Revision comparison data:
=====

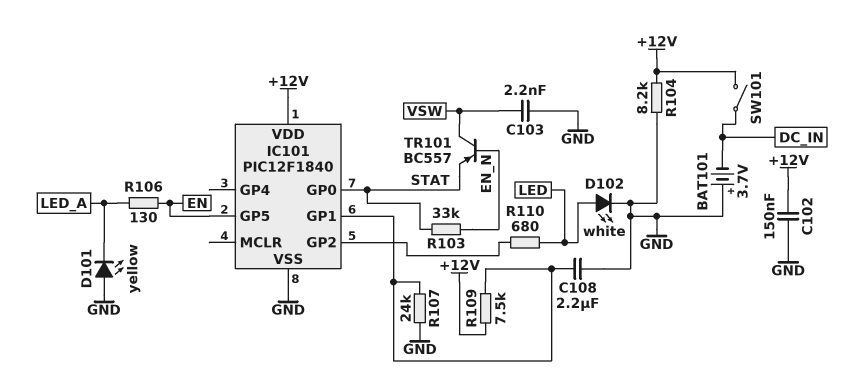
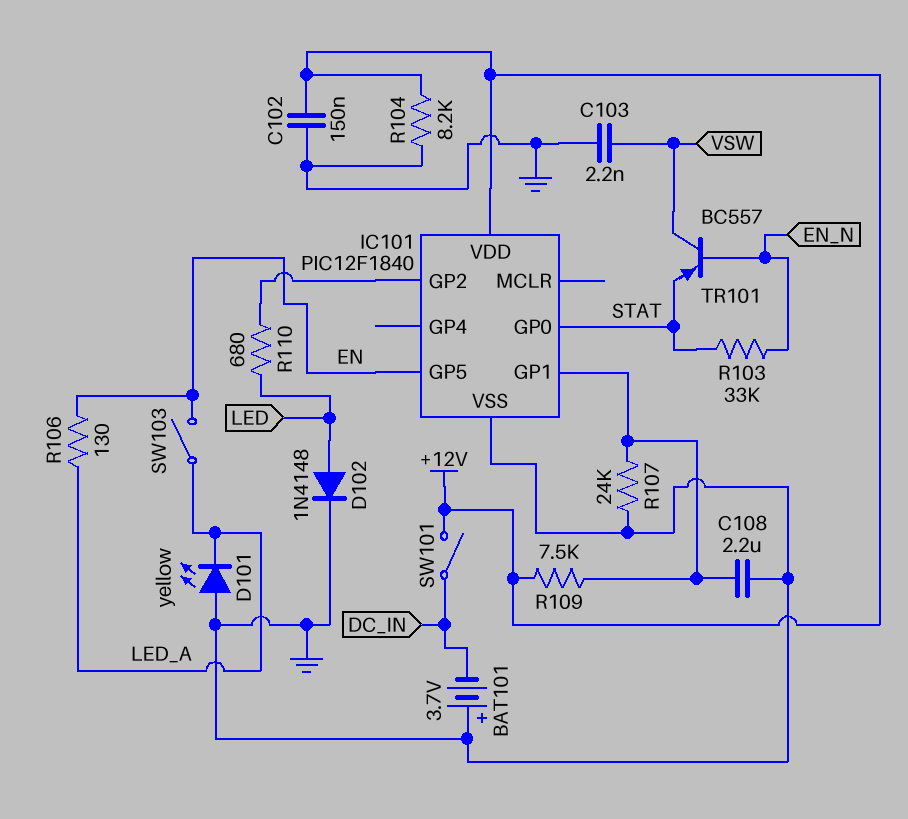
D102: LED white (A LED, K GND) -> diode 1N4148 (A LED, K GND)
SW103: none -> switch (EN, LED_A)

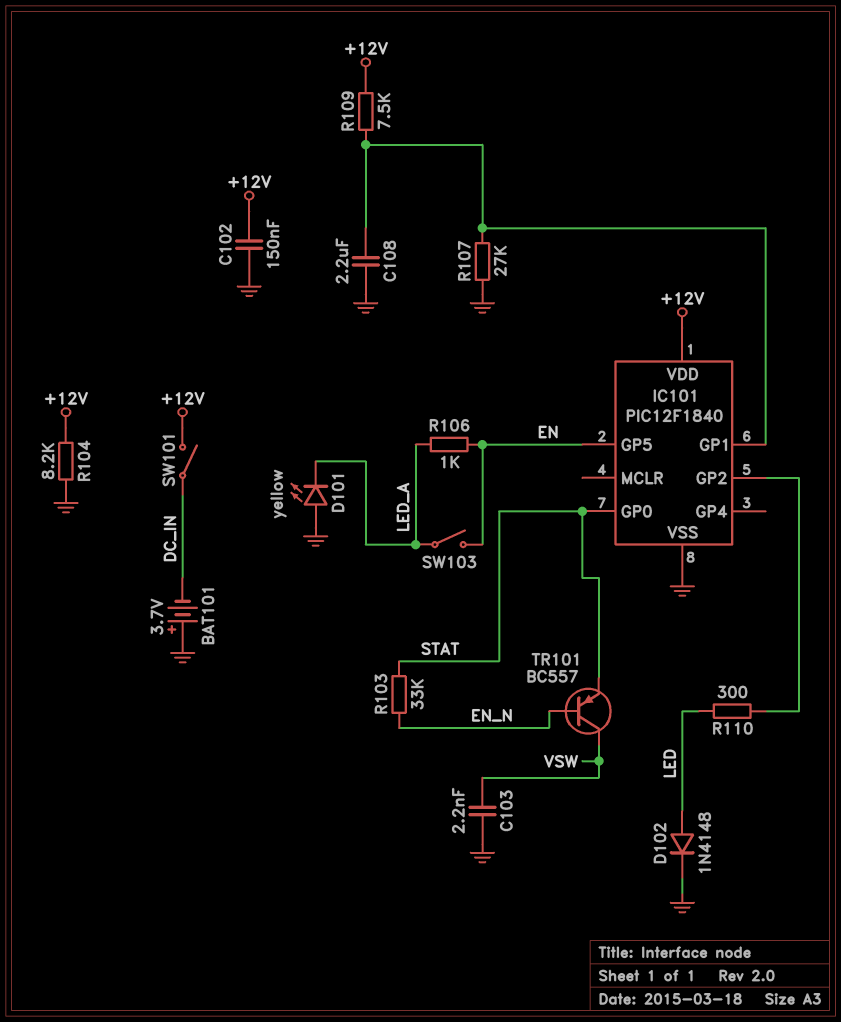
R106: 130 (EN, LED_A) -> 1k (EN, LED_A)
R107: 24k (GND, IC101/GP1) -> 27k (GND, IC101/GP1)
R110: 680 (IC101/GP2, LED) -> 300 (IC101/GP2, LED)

=====

_What you should do_. Starting at the line that contains "R107: 24k (GND, IC101/GP1)", restate word for word every line through the last one in the records above. Return nothing else.

_Output of the task_.
R107: 24k (GND, IC101/GP1) -> 27k (GND, IC101/GP1)
R110: 680 (IC101/GP2, LED) -> 300 (IC101/GP2, LED)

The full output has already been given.